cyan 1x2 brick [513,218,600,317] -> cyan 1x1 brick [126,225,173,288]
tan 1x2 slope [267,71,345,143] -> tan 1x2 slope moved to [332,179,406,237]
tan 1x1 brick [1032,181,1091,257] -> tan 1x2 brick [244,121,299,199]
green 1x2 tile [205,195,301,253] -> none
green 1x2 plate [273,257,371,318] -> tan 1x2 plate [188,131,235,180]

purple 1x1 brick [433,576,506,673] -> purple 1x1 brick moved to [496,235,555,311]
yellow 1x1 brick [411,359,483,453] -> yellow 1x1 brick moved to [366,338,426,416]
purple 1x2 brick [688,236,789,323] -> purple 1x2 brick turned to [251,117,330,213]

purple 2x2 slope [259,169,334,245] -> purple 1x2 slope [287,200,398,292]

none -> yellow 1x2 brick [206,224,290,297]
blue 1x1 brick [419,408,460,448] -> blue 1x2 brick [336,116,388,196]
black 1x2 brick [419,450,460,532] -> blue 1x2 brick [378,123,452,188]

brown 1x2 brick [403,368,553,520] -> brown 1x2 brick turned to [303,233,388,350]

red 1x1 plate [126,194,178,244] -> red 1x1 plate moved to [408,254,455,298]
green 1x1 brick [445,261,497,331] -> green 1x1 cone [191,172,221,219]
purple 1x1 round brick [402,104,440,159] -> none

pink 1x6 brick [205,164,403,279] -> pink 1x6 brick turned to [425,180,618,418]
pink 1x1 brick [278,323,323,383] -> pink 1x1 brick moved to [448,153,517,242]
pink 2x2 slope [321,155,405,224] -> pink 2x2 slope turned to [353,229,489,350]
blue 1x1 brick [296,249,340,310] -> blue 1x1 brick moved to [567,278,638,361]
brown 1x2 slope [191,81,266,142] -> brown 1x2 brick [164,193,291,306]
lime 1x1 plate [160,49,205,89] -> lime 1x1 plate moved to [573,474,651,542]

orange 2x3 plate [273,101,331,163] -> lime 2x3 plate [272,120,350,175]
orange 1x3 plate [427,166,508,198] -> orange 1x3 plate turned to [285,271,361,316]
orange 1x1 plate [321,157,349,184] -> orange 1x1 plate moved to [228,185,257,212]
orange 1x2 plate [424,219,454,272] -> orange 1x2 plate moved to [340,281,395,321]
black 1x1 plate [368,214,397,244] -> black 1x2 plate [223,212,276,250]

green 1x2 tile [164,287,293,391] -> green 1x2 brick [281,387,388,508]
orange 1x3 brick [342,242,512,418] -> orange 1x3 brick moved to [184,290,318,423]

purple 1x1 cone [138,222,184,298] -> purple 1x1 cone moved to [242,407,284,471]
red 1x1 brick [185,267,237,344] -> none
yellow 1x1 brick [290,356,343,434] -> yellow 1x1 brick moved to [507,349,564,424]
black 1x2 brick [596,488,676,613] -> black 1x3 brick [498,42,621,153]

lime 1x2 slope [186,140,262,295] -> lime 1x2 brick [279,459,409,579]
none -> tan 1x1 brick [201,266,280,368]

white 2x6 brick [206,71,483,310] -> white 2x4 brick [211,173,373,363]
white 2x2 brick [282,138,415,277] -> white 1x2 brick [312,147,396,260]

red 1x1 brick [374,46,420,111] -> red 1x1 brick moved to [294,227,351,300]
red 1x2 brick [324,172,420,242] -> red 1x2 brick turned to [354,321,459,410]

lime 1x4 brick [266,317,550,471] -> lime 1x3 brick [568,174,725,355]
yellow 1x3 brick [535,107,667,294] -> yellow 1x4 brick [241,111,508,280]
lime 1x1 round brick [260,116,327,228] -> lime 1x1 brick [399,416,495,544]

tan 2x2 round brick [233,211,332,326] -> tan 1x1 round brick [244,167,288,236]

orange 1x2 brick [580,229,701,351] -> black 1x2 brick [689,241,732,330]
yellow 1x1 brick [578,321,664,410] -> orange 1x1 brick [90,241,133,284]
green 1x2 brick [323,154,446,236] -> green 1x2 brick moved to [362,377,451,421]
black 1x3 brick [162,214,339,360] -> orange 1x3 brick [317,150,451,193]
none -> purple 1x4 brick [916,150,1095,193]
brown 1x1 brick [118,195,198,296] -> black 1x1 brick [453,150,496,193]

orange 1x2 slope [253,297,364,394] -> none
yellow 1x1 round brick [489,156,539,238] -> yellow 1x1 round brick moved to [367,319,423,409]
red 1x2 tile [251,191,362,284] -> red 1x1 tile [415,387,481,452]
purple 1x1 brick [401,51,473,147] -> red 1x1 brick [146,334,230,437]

*Exercise directions*
When a line in the data holds the word "lime", show that line.

*Answer section*
lime 1x1 plate [160,49,205,89] -> lime 1x1 plate moved to [573,474,651,542]
orange 2x3 plate [273,101,331,163] -> lime 2x3 plate [272,120,350,175]
lime 1x2 slope [186,140,262,295] -> lime 1x2 brick [279,459,409,579]
lime 1x4 brick [266,317,550,471] -> lime 1x3 brick [568,174,725,355]
lime 1x1 round brick [260,116,327,228] -> lime 1x1 brick [399,416,495,544]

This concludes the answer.